## About this task
Find the line holding "IC210: EL817 -> TLP281" in the entries below. Give it again exactly, along with every line after it up to and including the line holding "U5: L9110S -> HG7881".

Records drawn from a dataset:

────

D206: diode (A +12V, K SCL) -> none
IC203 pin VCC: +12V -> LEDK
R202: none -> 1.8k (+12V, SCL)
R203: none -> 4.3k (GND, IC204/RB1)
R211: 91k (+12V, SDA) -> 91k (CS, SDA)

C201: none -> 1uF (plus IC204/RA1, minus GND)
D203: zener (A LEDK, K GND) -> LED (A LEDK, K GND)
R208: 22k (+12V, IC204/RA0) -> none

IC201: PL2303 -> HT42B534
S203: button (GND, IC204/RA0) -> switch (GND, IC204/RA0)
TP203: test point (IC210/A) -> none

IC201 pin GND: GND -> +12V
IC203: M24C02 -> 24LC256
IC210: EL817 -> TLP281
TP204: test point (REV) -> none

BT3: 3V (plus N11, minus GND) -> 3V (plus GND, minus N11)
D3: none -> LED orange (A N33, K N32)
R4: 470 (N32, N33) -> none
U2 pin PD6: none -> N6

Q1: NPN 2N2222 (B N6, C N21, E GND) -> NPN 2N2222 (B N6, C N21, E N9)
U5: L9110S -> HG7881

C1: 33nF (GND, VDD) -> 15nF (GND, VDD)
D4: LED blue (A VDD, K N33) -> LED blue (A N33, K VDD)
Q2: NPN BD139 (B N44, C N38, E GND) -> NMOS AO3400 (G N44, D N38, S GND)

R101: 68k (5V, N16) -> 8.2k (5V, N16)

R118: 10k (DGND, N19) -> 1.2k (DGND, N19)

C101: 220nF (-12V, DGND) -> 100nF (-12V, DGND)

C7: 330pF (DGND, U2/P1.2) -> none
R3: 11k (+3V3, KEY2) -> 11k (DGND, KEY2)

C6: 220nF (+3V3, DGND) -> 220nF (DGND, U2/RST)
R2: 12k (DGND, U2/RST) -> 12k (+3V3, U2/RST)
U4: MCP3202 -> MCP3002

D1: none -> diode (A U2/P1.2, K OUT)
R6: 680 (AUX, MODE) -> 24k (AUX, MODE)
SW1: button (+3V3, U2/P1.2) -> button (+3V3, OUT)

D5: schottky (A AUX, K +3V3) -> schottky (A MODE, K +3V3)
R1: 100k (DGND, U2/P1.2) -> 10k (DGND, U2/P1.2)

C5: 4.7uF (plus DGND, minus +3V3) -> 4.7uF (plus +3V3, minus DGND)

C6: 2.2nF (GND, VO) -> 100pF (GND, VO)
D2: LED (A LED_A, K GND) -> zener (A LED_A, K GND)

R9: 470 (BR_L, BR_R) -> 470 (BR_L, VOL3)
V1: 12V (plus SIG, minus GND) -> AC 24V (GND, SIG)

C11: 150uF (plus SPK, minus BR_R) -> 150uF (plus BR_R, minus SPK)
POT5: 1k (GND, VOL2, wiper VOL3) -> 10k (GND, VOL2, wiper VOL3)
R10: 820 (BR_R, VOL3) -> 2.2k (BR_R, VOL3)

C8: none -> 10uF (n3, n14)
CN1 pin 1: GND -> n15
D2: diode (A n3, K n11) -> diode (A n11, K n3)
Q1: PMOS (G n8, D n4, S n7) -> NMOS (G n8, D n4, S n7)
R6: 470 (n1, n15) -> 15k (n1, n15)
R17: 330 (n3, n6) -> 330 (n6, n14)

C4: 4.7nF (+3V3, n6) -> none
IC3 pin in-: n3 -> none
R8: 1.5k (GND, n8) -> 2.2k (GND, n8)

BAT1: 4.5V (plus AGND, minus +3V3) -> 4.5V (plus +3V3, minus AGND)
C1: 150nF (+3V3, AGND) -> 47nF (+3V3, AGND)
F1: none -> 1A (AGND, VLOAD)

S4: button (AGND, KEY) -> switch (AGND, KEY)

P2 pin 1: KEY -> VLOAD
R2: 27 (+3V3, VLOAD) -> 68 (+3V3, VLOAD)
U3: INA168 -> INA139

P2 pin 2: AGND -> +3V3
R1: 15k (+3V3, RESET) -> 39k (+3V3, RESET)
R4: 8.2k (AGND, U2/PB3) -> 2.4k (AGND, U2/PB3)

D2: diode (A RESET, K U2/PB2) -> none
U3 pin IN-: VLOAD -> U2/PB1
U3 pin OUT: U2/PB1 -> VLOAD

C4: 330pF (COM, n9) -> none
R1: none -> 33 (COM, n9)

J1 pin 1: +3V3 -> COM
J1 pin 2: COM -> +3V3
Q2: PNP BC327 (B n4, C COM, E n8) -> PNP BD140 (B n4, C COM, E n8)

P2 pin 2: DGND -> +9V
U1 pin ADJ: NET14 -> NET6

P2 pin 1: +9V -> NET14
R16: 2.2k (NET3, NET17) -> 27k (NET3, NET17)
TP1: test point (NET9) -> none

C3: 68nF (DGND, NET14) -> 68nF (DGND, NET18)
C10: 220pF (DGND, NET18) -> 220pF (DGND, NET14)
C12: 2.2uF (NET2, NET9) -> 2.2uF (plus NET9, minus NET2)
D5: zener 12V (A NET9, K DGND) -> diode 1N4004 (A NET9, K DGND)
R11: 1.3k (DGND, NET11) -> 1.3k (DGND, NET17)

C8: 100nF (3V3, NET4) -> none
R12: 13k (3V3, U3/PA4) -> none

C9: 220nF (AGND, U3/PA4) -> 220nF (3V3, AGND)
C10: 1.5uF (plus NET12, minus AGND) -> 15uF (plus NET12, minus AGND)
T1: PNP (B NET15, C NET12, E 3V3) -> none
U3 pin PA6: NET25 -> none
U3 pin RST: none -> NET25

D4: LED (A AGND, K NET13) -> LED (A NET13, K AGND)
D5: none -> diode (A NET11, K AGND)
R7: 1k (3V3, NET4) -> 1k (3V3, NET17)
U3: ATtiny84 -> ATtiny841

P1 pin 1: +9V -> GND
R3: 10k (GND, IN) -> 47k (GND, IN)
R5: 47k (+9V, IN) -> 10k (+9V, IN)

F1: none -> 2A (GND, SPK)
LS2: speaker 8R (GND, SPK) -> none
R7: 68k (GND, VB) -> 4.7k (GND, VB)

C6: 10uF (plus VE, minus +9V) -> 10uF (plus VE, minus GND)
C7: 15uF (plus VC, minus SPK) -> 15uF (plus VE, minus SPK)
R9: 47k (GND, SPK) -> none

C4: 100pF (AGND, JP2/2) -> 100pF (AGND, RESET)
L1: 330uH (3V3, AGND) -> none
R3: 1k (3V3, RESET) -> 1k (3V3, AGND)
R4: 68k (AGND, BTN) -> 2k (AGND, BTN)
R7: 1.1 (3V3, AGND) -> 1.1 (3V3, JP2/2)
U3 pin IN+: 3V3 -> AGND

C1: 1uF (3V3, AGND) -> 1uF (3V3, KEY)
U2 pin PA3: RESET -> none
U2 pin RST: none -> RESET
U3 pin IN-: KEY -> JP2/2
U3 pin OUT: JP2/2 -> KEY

────

## Result
IC210: EL817 -> TLP281
TP204: test point (REV) -> none

BT3: 3V (plus N11, minus GND) -> 3V (plus GND, minus N11)
D3: none -> LED orange (A N33, K N32)
R4: 470 (N32, N33) -> none
U2 pin PD6: none -> N6

Q1: NPN 2N2222 (B N6, C N21, E GND) -> NPN 2N2222 (B N6, C N21, E N9)
U5: L9110S -> HG7881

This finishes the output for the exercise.